[Content revision data]
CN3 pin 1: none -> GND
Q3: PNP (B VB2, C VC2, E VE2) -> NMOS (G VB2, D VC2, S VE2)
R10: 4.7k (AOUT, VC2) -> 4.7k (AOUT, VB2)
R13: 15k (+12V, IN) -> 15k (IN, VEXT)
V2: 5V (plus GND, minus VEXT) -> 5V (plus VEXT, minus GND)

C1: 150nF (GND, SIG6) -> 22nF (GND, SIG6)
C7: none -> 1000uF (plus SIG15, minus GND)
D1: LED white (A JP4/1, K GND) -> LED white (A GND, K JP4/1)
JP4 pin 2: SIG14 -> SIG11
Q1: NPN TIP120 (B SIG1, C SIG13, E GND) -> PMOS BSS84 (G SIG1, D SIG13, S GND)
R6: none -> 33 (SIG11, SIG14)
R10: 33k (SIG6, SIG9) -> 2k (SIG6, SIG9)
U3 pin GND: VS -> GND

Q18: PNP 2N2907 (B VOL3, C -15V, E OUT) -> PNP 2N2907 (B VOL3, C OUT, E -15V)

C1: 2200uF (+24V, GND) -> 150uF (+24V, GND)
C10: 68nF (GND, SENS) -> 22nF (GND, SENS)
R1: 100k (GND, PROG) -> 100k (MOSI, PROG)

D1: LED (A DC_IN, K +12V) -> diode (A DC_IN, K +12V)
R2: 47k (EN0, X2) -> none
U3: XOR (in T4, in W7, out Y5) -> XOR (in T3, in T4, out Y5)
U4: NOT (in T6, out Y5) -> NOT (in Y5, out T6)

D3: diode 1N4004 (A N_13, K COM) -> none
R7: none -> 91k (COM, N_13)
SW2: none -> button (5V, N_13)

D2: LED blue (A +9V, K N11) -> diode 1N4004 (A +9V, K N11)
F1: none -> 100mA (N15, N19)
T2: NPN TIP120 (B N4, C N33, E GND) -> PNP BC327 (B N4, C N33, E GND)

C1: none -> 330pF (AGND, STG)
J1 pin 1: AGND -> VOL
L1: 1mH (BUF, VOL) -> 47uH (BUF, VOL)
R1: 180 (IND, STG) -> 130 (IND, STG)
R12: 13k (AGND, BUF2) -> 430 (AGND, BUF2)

- _Task prompt_
From the entries, report every line in which the string "plus" occurs.

- _Reply_
V2: 5V (plus GND, minus VEXT) -> 5V (plus VEXT, minus GND)
C7: none -> 1000uF (plus SIG15, minus GND)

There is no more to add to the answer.